## WHAT IS REQUIRED
The material below contains a line with "Logo - Writer: [113,118,338,280]" and a line with "Leila's Songs: [99,1517,572,1828]". Copy exactly those two lines and all lines between them.
_ _ _ _ _
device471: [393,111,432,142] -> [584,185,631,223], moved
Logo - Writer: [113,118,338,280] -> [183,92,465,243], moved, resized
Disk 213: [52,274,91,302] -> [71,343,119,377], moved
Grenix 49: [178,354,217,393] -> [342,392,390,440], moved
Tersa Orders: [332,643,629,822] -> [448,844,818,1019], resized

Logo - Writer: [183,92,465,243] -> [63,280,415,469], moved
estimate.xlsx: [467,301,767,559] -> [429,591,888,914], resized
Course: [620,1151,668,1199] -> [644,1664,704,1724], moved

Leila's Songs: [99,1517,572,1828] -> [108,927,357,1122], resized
_ _ _ _ _
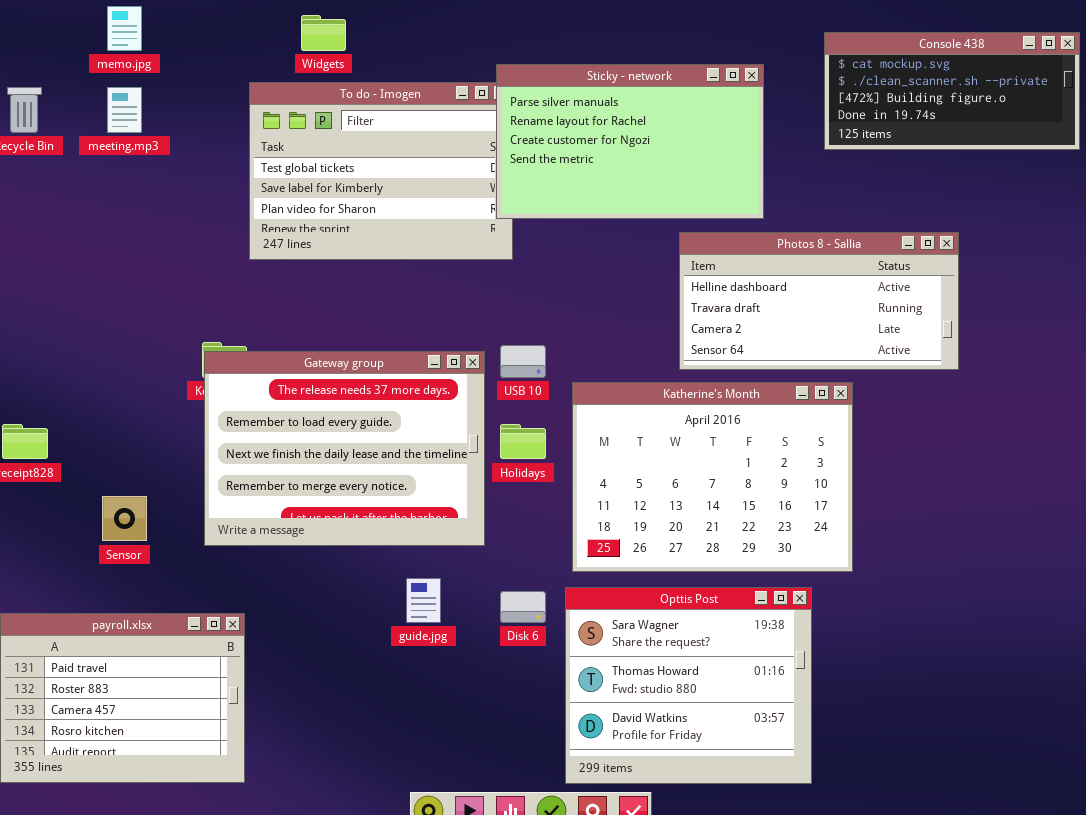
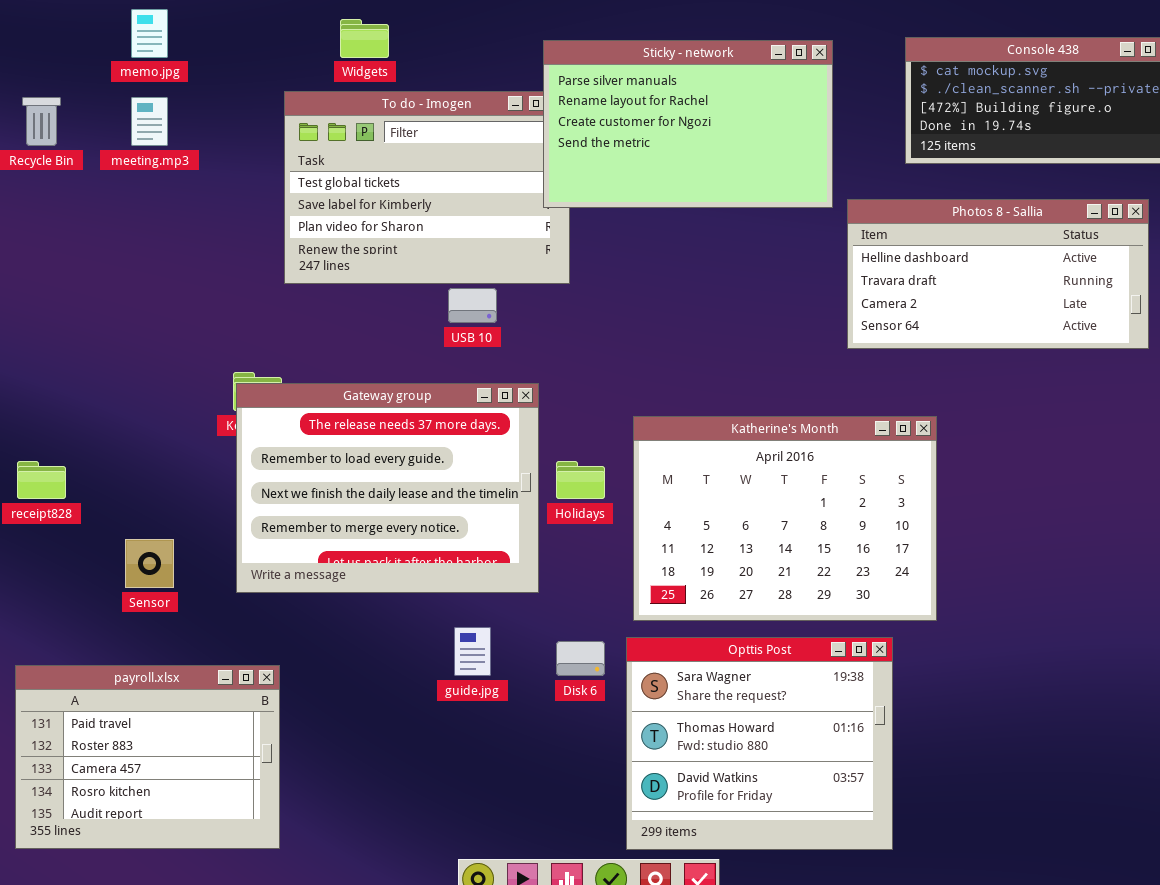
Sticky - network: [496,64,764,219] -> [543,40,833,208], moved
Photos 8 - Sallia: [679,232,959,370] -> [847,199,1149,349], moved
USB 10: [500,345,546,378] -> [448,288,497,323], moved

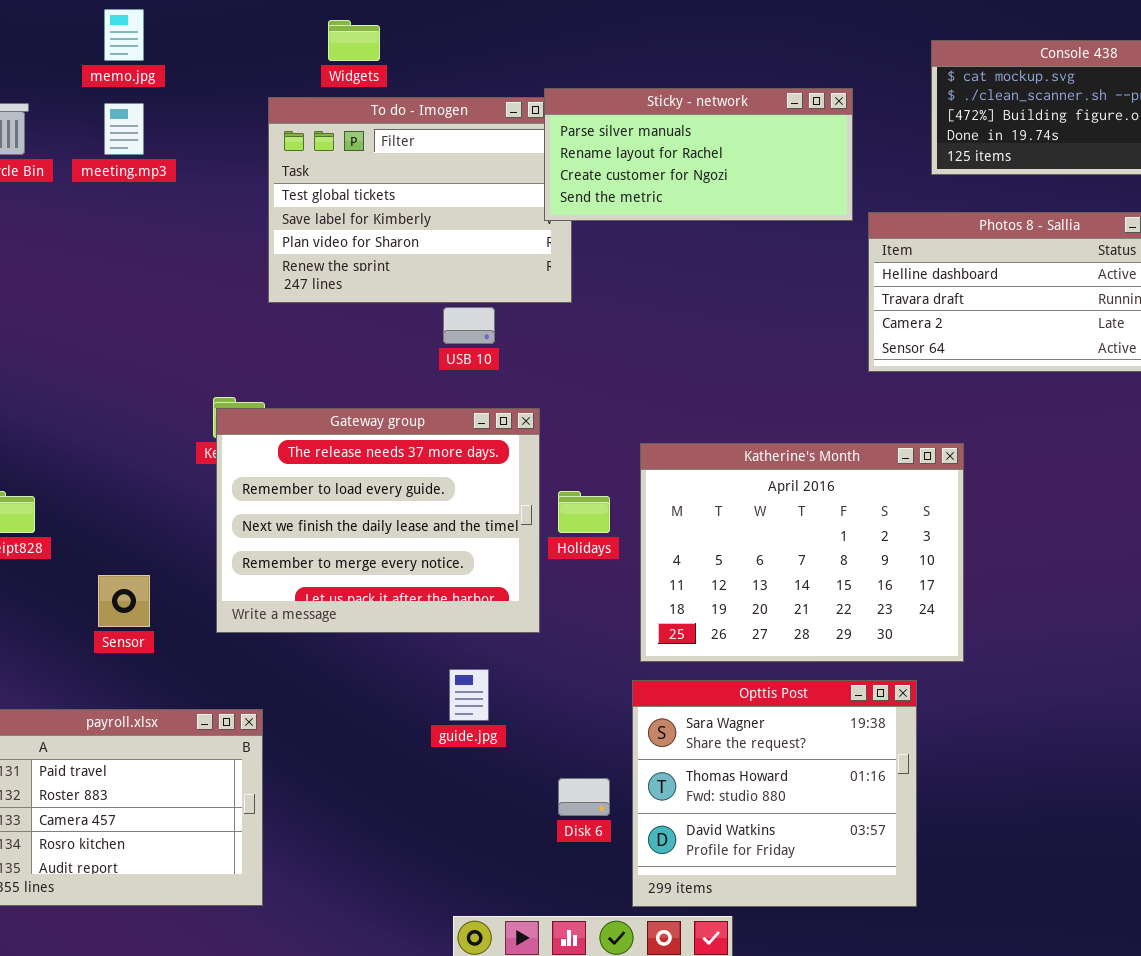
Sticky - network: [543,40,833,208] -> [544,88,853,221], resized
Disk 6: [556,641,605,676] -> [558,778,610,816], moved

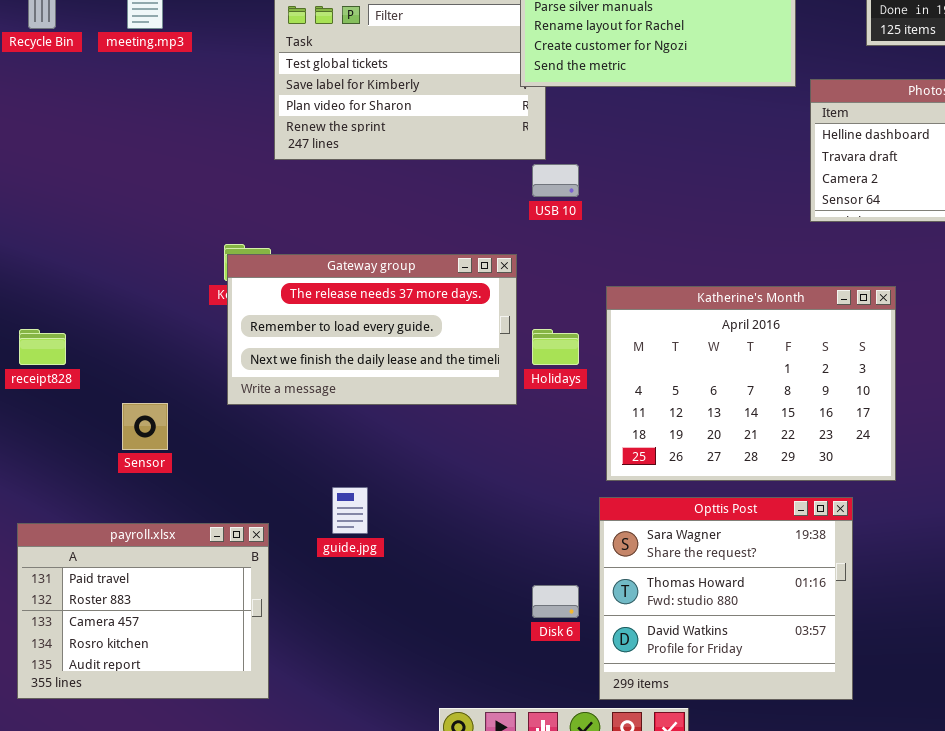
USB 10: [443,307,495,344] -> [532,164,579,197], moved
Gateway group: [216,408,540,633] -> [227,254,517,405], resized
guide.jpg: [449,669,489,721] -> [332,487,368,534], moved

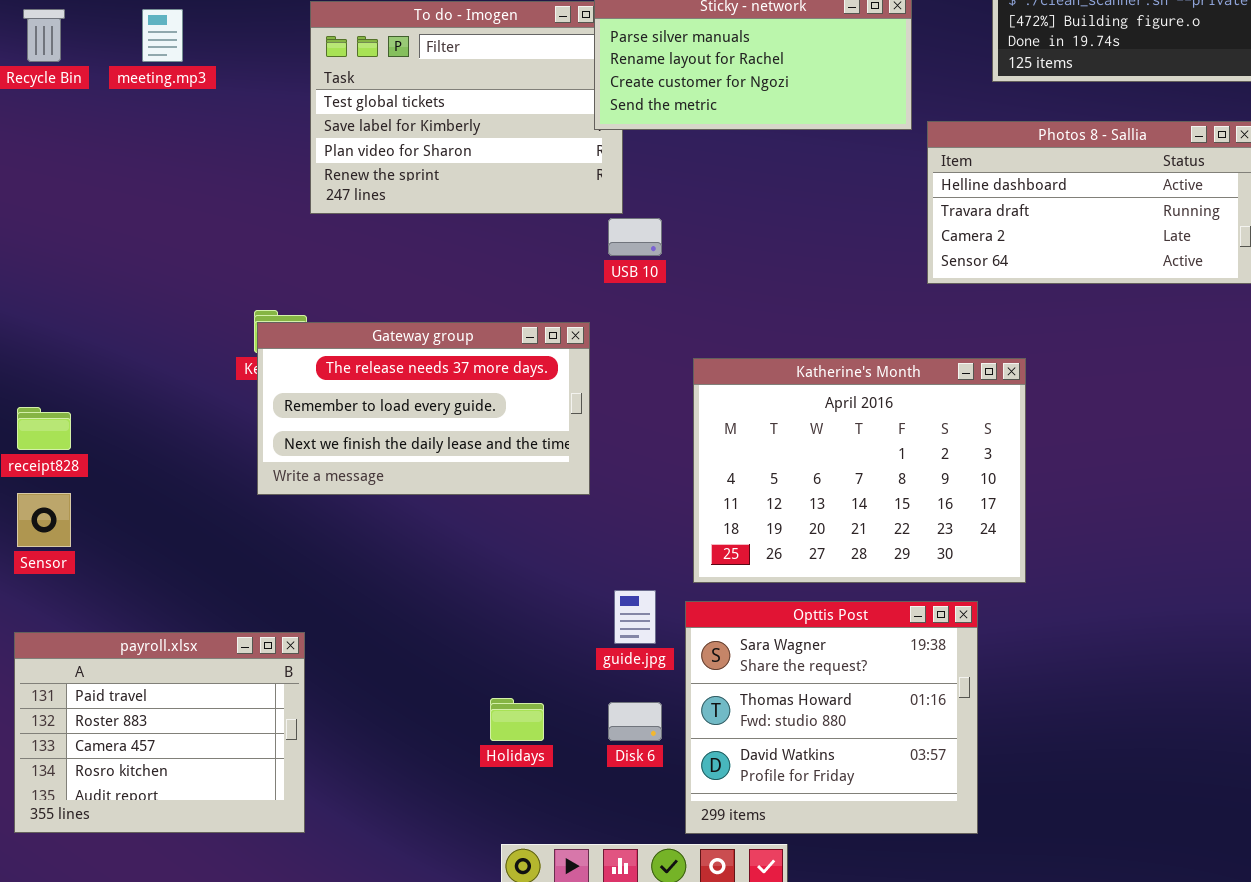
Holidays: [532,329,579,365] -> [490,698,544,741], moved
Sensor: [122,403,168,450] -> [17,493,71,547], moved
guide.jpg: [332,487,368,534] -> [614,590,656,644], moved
_ _ _ _ _
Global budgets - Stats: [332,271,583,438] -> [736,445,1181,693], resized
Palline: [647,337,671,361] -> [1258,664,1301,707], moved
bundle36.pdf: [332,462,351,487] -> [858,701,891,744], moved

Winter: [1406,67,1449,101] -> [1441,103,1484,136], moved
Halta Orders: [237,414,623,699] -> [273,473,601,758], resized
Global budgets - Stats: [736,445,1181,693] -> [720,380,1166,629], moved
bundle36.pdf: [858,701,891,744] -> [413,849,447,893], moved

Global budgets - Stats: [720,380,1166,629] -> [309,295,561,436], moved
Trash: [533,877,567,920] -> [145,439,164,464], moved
_ _ _ _ _
## WRITTEN ANSWER
Logo - Writer: [113,118,338,280] -> [183,92,465,243], moved, resized
Disk 213: [52,274,91,302] -> [71,343,119,377], moved
Grenix 49: [178,354,217,393] -> [342,392,390,440], moved
Tersa Orders: [332,643,629,822] -> [448,844,818,1019], resized

Logo - Writer: [183,92,465,243] -> [63,280,415,469], moved
estimate.xlsx: [467,301,767,559] -> [429,591,888,914], resized
Course: [620,1151,668,1199] -> [644,1664,704,1724], moved

Leila's Songs: [99,1517,572,1828] -> [108,927,357,1122], resized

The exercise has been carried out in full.